--- DATASET EXTRACT ---

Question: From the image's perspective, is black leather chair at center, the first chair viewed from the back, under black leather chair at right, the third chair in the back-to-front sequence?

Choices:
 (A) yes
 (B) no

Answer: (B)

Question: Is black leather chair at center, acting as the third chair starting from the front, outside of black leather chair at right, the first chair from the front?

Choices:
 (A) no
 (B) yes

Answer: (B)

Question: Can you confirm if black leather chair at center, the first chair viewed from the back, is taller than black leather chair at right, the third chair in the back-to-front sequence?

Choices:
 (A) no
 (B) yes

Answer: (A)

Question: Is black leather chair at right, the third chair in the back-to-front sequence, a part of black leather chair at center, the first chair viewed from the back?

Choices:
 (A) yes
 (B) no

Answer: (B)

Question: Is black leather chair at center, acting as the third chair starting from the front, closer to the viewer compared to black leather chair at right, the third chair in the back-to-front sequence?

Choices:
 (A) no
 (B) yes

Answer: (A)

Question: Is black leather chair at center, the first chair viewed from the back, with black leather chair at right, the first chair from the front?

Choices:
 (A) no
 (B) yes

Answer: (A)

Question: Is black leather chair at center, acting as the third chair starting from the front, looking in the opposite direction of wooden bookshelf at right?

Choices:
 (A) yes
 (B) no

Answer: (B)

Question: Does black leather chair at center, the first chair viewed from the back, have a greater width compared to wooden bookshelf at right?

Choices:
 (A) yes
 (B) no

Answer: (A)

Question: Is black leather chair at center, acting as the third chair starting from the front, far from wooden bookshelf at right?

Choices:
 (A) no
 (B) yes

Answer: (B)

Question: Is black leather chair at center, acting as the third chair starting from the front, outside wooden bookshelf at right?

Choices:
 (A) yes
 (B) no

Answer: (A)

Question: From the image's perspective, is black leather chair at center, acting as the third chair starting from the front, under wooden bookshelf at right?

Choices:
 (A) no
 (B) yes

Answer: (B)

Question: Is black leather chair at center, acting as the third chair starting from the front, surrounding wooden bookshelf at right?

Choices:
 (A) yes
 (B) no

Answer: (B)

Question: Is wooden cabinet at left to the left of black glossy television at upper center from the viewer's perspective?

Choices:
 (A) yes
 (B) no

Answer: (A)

---
--- DATASET EXTRACT ---

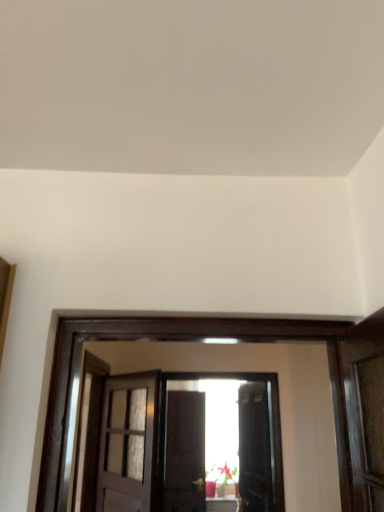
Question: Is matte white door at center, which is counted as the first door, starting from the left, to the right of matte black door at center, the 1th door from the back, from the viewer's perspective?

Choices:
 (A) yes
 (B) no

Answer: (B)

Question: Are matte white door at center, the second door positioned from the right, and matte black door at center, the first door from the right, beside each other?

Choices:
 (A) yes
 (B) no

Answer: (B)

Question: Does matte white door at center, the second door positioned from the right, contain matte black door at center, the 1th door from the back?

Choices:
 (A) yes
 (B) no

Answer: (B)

---

→ YOUR TASK: Rewrite the stretch of the records above from the line containing "Question: Does black" through the line containing "from wooden bookshelf at right?", replacing "bookshelf" with "cabinet" and keeping everything else the same.

→ TASK OUTPUT:
Question: Does black leather chair at center, the first chair viewed from the back, have a greater width compared to wooden cabinet at right?

Choices:
 (A) yes
 (B) no

Answer: (A)

Question: Is black leather chair at center, acting as the third chair starting from the front, far from wooden cabinet at right?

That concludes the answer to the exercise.